**TASK:**
Only the lines below starting at the one that contains "black pan: 2 -> 1" and ending at the one that contains "white goblet: 1 -> 0" are to be reproduced, exactly and with both ends kept.

**DATASET EXTRACT:**
▶

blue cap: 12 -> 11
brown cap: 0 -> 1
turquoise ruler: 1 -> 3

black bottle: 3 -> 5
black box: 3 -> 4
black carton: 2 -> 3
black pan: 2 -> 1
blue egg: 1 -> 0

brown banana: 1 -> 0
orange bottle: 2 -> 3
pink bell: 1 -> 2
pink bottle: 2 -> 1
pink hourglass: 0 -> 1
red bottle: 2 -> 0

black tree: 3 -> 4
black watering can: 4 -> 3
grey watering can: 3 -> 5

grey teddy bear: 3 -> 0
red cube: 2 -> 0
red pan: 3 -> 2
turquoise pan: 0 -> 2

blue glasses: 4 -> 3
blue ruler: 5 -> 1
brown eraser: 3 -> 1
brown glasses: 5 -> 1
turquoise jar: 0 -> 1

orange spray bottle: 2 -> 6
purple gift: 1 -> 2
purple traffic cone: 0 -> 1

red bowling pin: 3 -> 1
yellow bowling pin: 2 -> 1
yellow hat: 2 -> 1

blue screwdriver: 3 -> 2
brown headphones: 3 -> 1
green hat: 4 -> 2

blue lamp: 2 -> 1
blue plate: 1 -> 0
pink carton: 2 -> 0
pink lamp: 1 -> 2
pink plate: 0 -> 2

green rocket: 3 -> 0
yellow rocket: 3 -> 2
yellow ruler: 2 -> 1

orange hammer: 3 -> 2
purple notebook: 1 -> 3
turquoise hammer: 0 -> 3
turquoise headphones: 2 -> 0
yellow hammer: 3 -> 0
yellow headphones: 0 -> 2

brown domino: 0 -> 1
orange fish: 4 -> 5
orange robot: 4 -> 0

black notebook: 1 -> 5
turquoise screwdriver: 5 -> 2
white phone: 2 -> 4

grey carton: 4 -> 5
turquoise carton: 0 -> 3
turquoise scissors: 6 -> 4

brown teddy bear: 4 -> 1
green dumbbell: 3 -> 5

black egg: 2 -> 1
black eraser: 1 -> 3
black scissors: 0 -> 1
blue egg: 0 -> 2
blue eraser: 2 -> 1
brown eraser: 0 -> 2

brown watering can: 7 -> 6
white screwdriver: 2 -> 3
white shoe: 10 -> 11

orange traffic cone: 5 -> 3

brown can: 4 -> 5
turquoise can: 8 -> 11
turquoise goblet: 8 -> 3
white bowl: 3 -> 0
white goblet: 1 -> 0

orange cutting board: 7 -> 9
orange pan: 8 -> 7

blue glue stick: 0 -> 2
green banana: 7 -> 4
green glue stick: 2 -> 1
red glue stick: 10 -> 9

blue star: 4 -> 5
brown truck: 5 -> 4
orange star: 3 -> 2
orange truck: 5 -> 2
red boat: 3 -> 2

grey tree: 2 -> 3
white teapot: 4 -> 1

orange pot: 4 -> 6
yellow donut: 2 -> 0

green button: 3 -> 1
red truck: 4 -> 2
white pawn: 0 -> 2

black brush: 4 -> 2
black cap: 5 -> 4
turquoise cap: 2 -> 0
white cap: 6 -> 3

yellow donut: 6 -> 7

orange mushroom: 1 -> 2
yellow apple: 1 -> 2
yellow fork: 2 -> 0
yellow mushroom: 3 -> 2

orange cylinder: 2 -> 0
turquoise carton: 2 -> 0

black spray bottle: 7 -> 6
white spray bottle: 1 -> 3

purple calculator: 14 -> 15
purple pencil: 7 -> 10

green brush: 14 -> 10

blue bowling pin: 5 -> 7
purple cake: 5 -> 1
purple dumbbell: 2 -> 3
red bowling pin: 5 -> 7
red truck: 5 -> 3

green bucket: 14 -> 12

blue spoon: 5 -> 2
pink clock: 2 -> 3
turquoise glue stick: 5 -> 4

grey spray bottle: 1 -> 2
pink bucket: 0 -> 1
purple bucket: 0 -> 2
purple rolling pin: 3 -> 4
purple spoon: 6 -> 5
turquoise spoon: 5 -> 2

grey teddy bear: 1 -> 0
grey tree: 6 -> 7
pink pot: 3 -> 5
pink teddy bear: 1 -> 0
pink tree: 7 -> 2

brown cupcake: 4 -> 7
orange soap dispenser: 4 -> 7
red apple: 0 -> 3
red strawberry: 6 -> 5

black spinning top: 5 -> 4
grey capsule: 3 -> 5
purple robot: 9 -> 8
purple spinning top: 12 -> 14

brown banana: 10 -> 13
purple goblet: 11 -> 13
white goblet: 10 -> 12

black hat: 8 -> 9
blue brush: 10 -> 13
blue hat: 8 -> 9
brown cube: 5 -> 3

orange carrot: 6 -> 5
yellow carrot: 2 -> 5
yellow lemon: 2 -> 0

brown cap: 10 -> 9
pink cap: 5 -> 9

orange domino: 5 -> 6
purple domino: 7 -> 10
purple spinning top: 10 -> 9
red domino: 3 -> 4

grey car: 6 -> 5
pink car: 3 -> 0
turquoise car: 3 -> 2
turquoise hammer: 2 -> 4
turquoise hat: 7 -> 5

◀

**TASK SOLUTION:**
black pan: 2 -> 1
blue egg: 1 -> 0

brown banana: 1 -> 0
orange bottle: 2 -> 3
pink bell: 1 -> 2
pink bottle: 2 -> 1
pink hourglass: 0 -> 1
red bottle: 2 -> 0

black tree: 3 -> 4
black watering can: 4 -> 3
grey watering can: 3 -> 5

grey teddy bear: 3 -> 0
red cube: 2 -> 0
red pan: 3 -> 2
turquoise pan: 0 -> 2

blue glasses: 4 -> 3
blue ruler: 5 -> 1
brown eraser: 3 -> 1
brown glasses: 5 -> 1
turquoise jar: 0 -> 1

orange spray bottle: 2 -> 6
purple gift: 1 -> 2
purple traffic cone: 0 -> 1

red bowling pin: 3 -> 1
yellow bowling pin: 2 -> 1
yellow hat: 2 -> 1

blue screwdriver: 3 -> 2
brown headphones: 3 -> 1
green hat: 4 -> 2

blue lamp: 2 -> 1
blue plate: 1 -> 0
pink carton: 2 -> 0
pink lamp: 1 -> 2
pink plate: 0 -> 2

green rocket: 3 -> 0
yellow rocket: 3 -> 2
yellow ruler: 2 -> 1

orange hammer: 3 -> 2
purple notebook: 1 -> 3
turquoise hammer: 0 -> 3
turquoise headphones: 2 -> 0
yellow hammer: 3 -> 0
yellow headphones: 0 -> 2

brown domino: 0 -> 1
orange fish: 4 -> 5
orange robot: 4 -> 0

black notebook: 1 -> 5
turquoise screwdriver: 5 -> 2
white phone: 2 -> 4

grey carton: 4 -> 5
turquoise carton: 0 -> 3
turquoise scissors: 6 -> 4

brown teddy bear: 4 -> 1
green dumbbell: 3 -> 5

black egg: 2 -> 1
black eraser: 1 -> 3
black scissors: 0 -> 1
blue egg: 0 -> 2
blue eraser: 2 -> 1
brown eraser: 0 -> 2

brown watering can: 7 -> 6
white screwdriver: 2 -> 3
white shoe: 10 -> 11

orange traffic cone: 5 -> 3

brown can: 4 -> 5
turquoise can: 8 -> 11
turquoise goblet: 8 -> 3
white bowl: 3 -> 0
white goblet: 1 -> 0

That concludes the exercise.